Data for this task >>
* * * * * * * * *

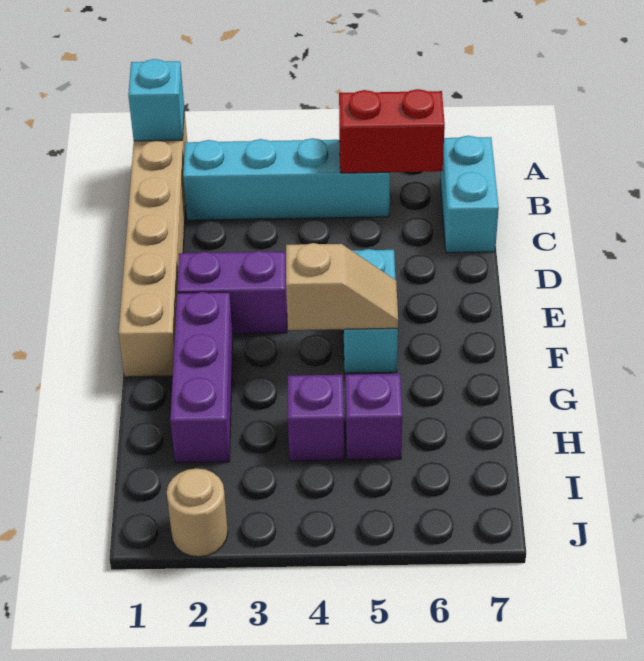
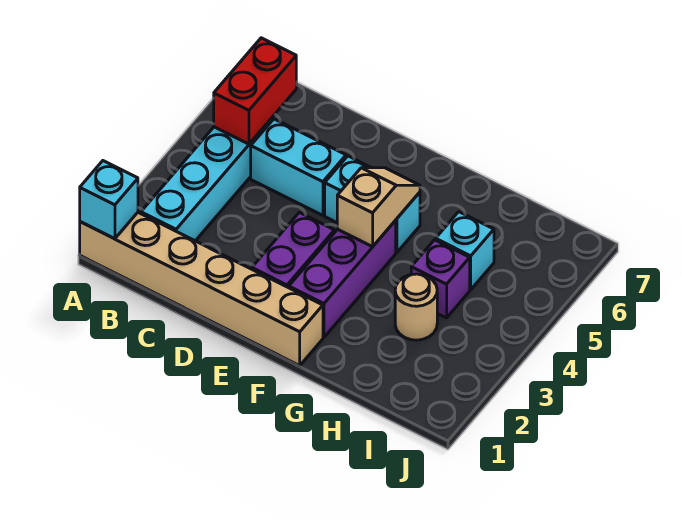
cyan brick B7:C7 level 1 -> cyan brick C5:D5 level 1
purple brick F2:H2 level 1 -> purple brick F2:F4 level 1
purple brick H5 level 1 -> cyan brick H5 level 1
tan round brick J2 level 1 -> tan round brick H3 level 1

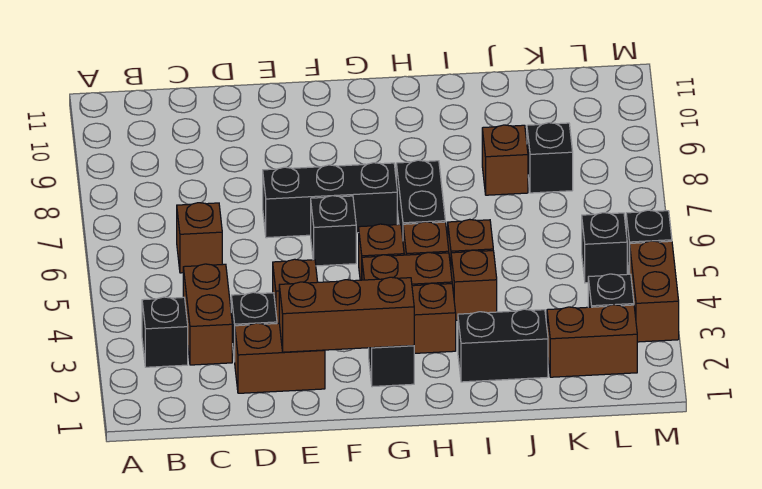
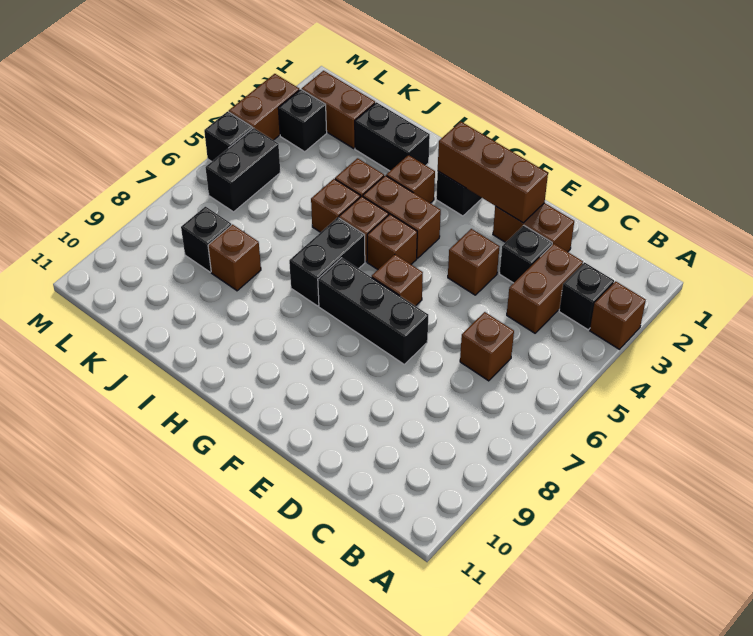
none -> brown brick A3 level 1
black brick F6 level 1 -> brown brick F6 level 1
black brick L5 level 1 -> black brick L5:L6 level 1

* * * * * * * * *

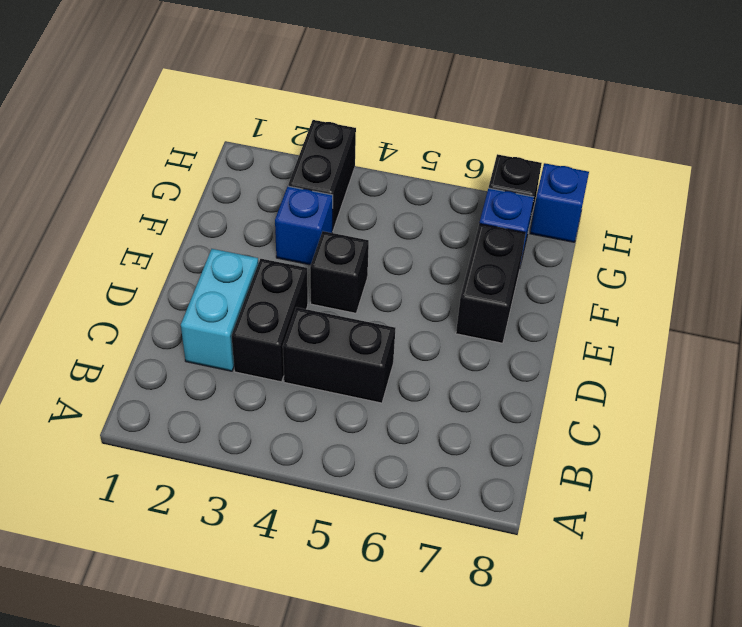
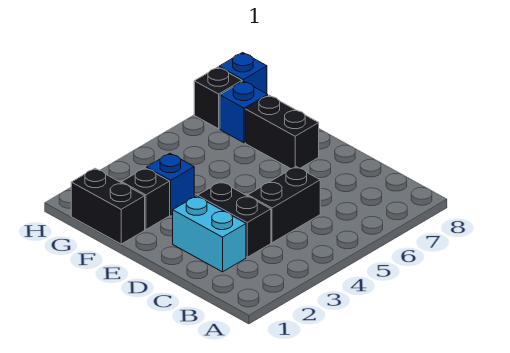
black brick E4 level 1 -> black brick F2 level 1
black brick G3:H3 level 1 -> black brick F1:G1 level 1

* * * * * * * * *

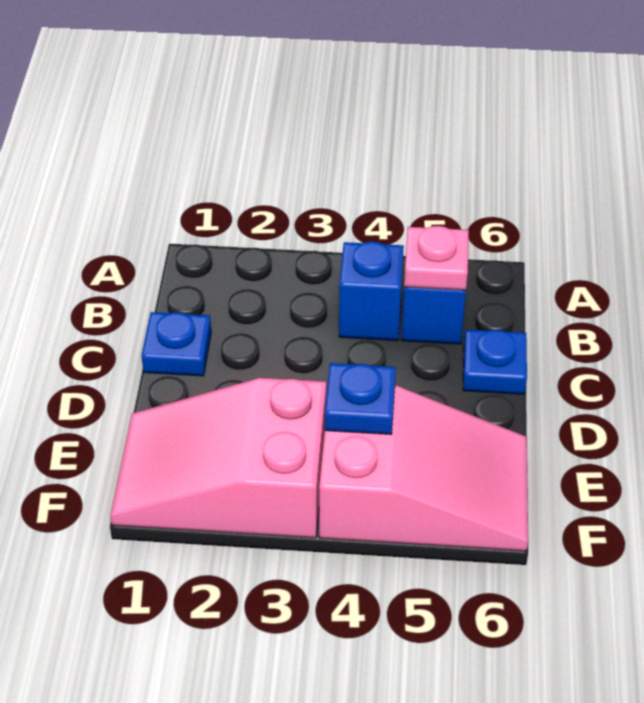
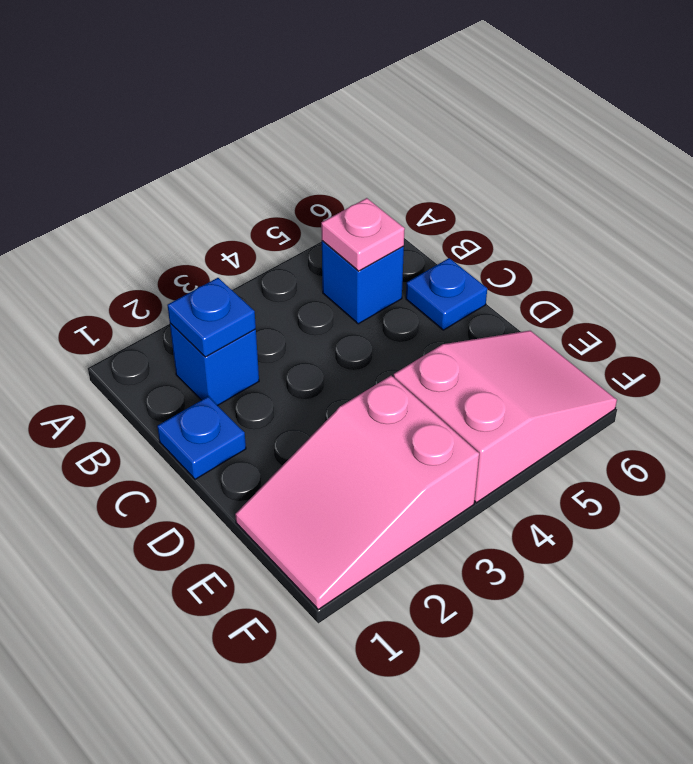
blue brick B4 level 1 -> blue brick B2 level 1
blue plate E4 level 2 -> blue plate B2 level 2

* * * * * * * * *

An exact copy is needed of the stretch above that opens with the line containing "tan round brick J2" and closes with the line containing "black brick L5 level"; the pictures are not part of it.

Your solution >>
tan round brick J2 level 1 -> tan round brick H3 level 1

none -> brown brick A3 level 1
black brick F6 level 1 -> brown brick F6 level 1
black brick L5 level 1 -> black brick L5:L6 level 1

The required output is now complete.